Exactly reproduce the line that contains "U2 pin in+: W2 -> W20" and all lines after it in the entries below, through the very last line.

* SUPPLIED DATA
=-=-=

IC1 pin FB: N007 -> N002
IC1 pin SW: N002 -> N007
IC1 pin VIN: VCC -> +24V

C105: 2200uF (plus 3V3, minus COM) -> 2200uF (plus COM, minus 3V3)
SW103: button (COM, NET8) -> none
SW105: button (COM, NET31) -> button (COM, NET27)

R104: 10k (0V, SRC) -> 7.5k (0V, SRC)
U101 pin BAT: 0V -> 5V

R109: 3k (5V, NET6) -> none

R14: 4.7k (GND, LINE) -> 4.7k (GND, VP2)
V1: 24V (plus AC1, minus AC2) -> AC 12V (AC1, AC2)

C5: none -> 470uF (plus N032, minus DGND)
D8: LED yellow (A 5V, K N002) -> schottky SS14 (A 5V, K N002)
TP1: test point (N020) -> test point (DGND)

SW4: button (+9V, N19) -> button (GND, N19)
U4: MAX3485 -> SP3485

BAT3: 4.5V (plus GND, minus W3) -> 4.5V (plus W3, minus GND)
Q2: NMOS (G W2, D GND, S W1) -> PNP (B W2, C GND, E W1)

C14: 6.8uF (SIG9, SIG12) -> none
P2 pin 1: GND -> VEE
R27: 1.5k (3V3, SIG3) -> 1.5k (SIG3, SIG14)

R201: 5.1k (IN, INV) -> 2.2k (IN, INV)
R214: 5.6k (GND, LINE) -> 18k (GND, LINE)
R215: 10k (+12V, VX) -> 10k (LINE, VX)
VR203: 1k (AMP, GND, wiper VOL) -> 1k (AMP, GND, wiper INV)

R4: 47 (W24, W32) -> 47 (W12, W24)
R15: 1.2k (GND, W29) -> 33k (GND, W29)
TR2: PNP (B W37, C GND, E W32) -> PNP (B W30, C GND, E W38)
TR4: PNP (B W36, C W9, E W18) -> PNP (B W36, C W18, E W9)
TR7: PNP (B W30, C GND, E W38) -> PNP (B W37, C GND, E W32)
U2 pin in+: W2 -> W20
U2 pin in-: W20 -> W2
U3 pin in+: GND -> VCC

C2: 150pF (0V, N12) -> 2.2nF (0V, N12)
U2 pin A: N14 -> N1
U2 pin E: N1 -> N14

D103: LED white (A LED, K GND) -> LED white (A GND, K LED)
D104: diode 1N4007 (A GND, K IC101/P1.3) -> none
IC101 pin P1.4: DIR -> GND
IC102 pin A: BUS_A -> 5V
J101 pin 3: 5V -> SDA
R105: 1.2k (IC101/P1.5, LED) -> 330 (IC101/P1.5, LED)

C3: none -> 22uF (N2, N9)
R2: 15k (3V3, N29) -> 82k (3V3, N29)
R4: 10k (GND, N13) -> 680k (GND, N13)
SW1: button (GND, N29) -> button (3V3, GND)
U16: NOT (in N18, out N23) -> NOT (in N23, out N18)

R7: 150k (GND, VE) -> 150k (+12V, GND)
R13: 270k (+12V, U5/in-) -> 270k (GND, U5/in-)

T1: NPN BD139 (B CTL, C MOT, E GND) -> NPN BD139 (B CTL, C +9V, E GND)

=-=-=

* ANSWER BOX
U2 pin in+: W2 -> W20
U2 pin in-: W20 -> W2
U3 pin in+: GND -> VCC

C2: 150pF (0V, N12) -> 2.2nF (0V, N12)
U2 pin A: N14 -> N1
U2 pin E: N1 -> N14

D103: LED white (A LED, K GND) -> LED white (A GND, K LED)
D104: diode 1N4007 (A GND, K IC101/P1.3) -> none
IC101 pin P1.4: DIR -> GND
IC102 pin A: BUS_A -> 5V
J101 pin 3: 5V -> SDA
R105: 1.2k (IC101/P1.5, LED) -> 330 (IC101/P1.5, LED)

C3: none -> 22uF (N2, N9)
R2: 15k (3V3, N29) -> 82k (3V3, N29)
R4: 10k (GND, N13) -> 680k (GND, N13)
SW1: button (GND, N29) -> button (3V3, GND)
U16: NOT (in N18, out N23) -> NOT (in N23, out N18)

R7: 150k (GND, VE) -> 150k (+12V, GND)
R13: 270k (+12V, U5/in-) -> 270k (GND, U5/in-)

T1: NPN BD139 (B CTL, C MOT, E GND) -> NPN BD139 (B CTL, C +9V, E GND)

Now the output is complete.